§ **Problem**
What is needed here is an exact printout of the data, with no pictures included.

§ **Supplied material**
________

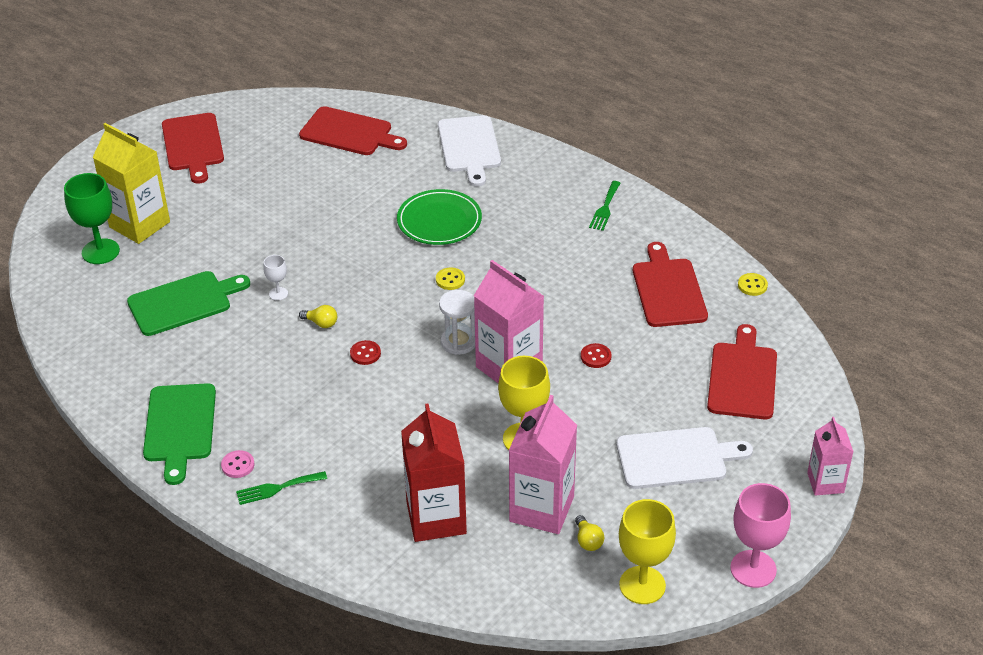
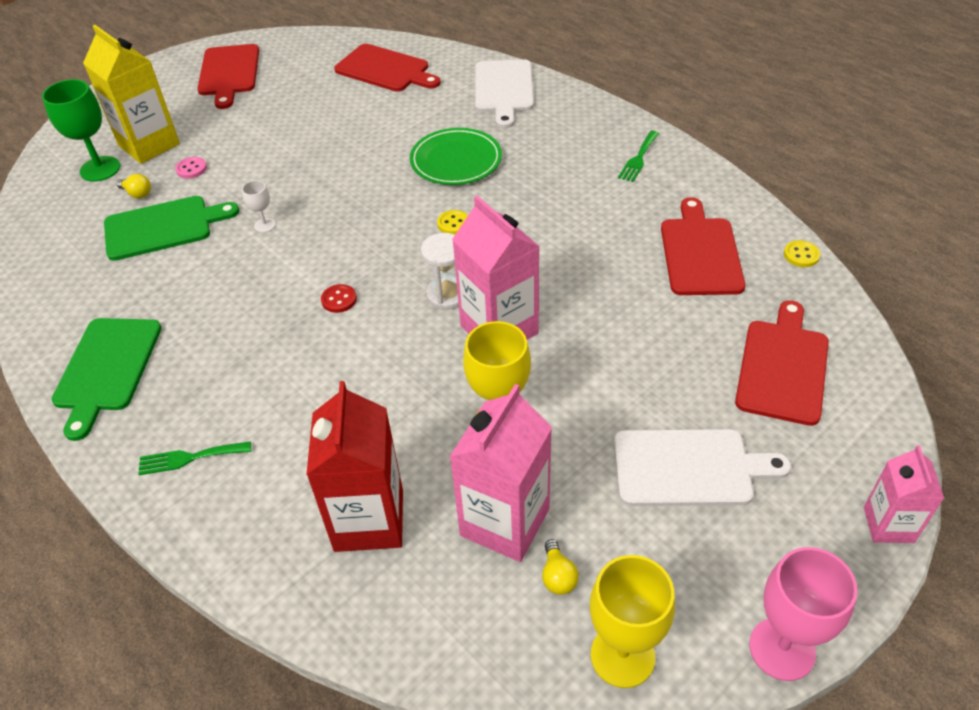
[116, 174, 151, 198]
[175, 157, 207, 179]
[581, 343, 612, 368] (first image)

________

§ **Written answer**
[116, 174, 151, 198]
[175, 157, 207, 179]
[581, 343, 612, 368] (first image)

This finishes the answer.